══ Record excerpts ══

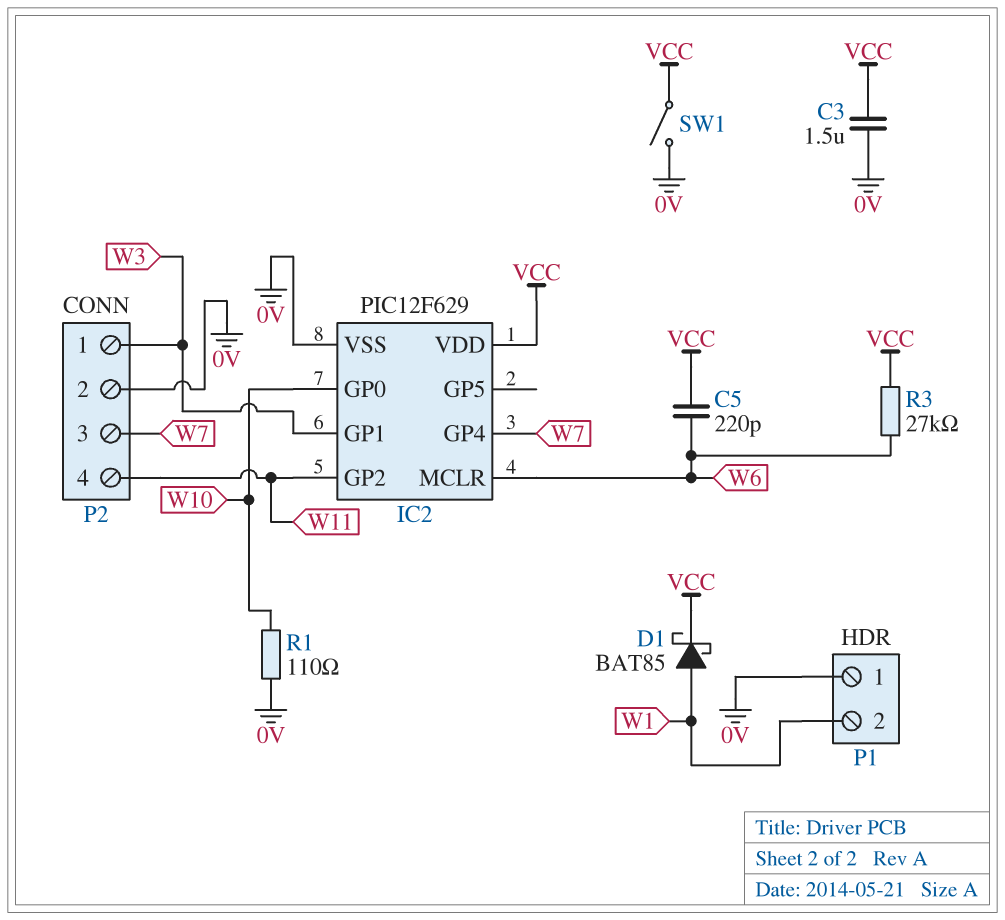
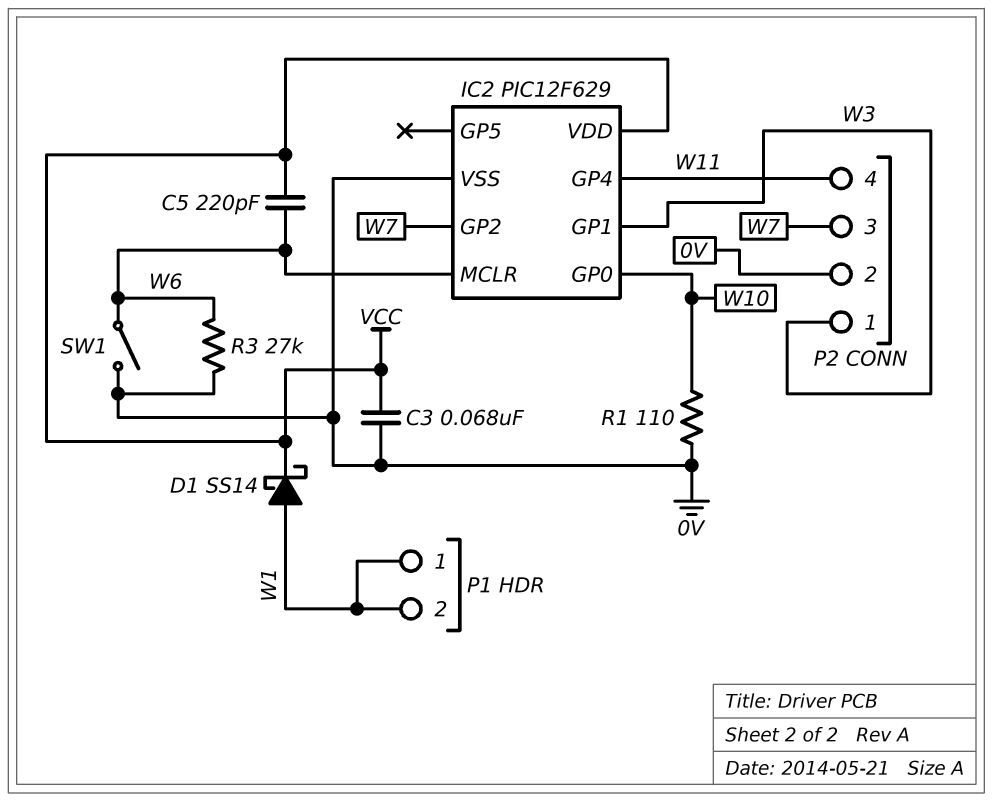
C3: 1.5uF (0V, VCC) -> 68nF (0V, VCC)
D1: schottky BAT85 (A W1, K VCC) -> schottky SS14 (A W1, K VCC)
IC2 pin GP2: W11 -> W7
IC2 pin GP4: W7 -> W11
P1 pin 1: 0V -> W1
R3: 27k (VCC, W6) -> 27k (0V, W6)
SW1: switch (0V, VCC) -> switch (0V, W6)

═══

Problem description: From the line holding "IC2 pin GP2: W11 -> W7" down to the final line above, quote every line exactly and only those lines.

Exercise solution:
IC2 pin GP2: W11 -> W7
IC2 pin GP4: W7 -> W11
P1 pin 1: 0V -> W1
R3: 27k (VCC, W6) -> 27k (0V, W6)
SW1: switch (0V, VCC) -> switch (0V, W6)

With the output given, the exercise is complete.